- [DATASET RECORDS]
++++++++++++++++++++

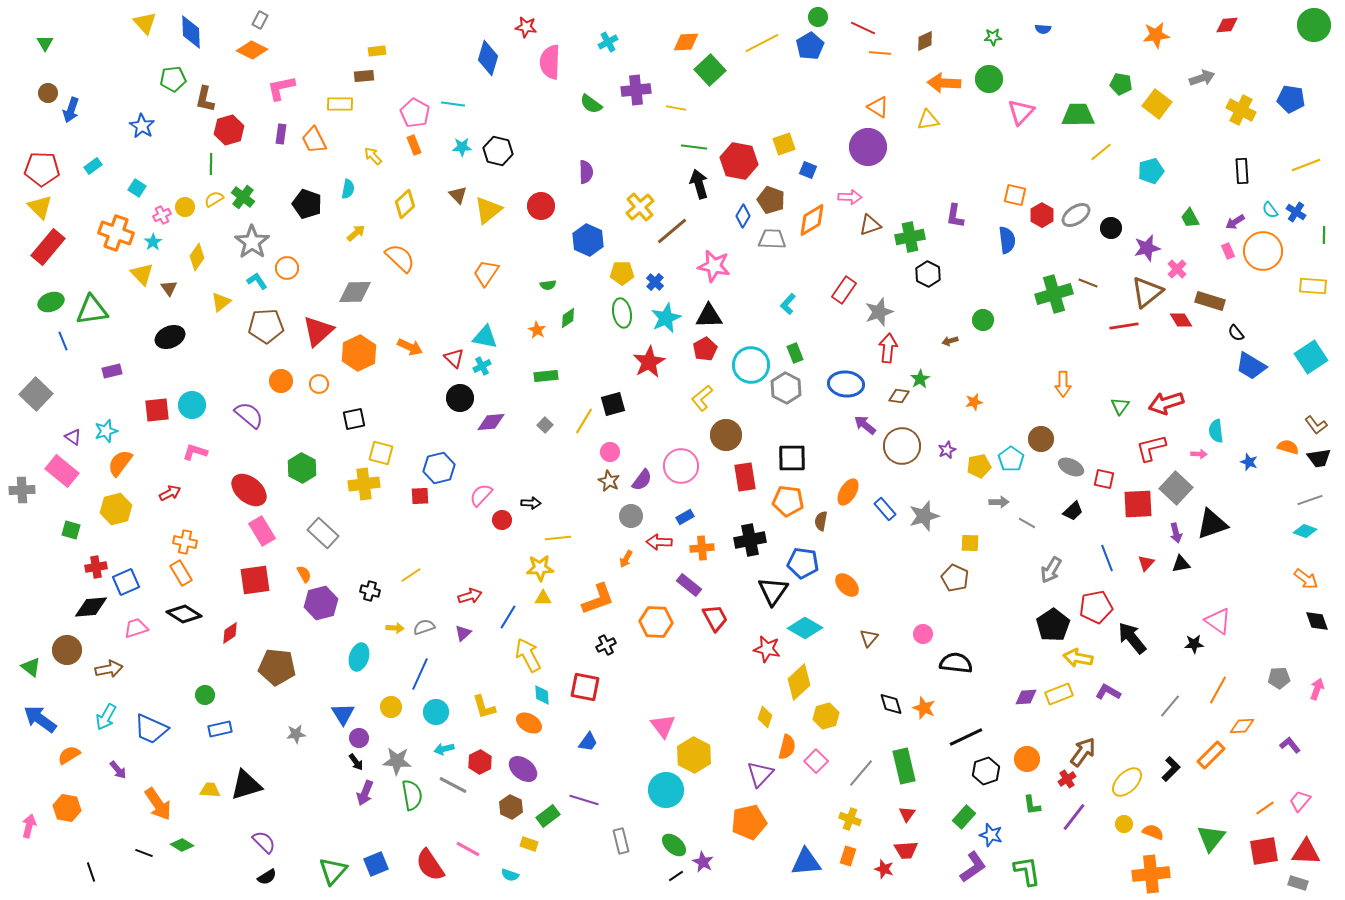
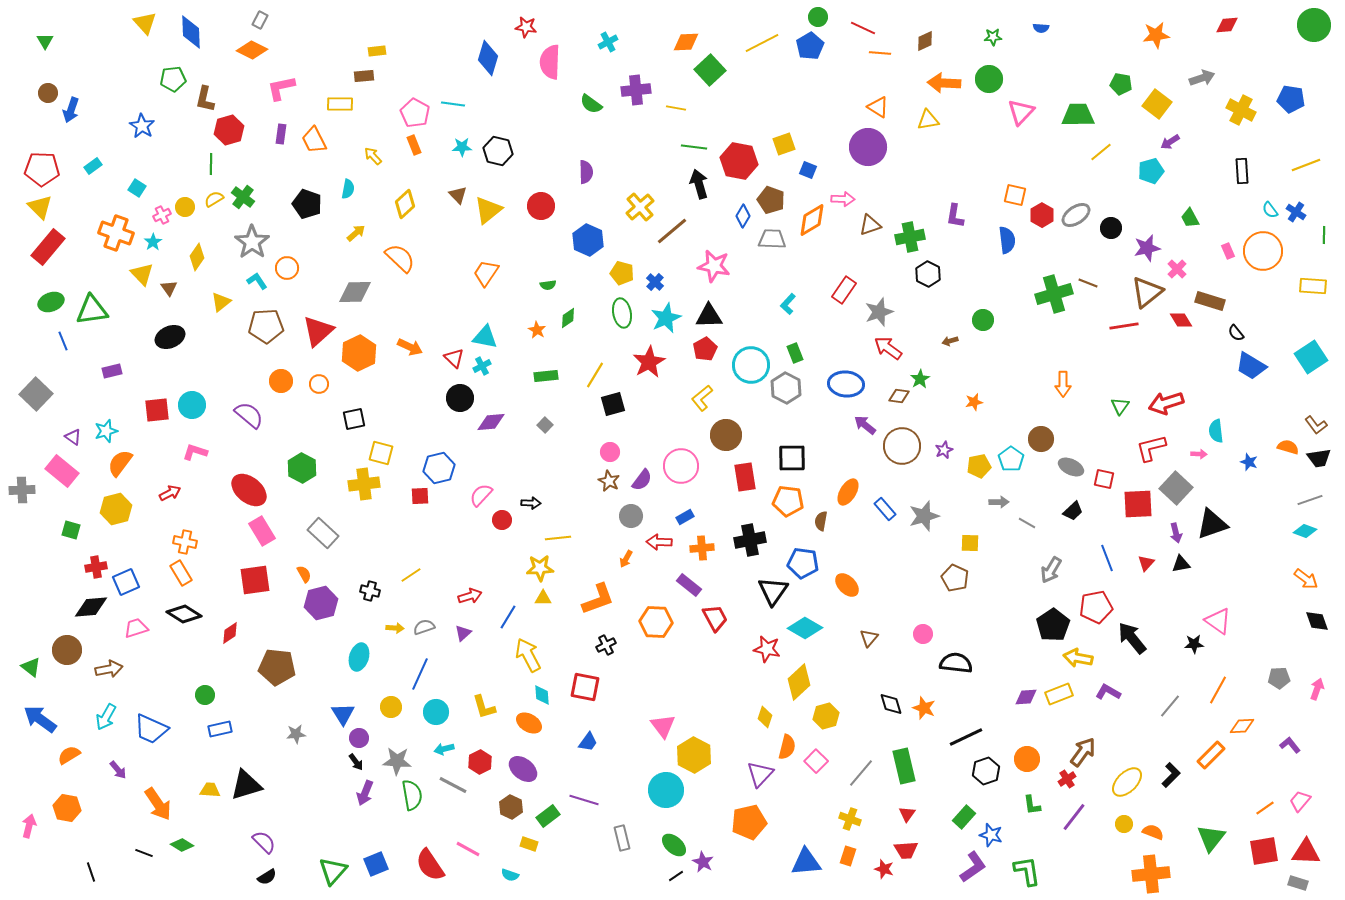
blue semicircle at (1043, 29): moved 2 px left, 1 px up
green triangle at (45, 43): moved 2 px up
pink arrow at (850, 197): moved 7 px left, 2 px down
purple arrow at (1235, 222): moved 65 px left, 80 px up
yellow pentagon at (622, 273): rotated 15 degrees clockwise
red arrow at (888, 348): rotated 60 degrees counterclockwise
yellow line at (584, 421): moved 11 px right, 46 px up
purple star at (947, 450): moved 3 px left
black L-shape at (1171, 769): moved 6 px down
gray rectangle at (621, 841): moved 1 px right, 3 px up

++++++++++++++++++++

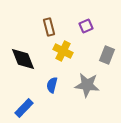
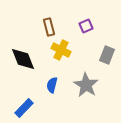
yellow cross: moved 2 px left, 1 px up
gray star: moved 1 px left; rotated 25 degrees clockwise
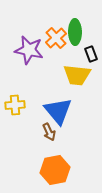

++++++++++++++++++++

- [TASK ITEM] Could you set down, word for word, only the lines above from the line with "yellow cross: moved 2 px left, 1 px up" to the line with "gray star: moved", including both?

- [PROBLEM SOLUTION]
yellow cross: moved 2 px left, 1 px up
gray star: moved 1 px left; rotated 25 degrees clockwise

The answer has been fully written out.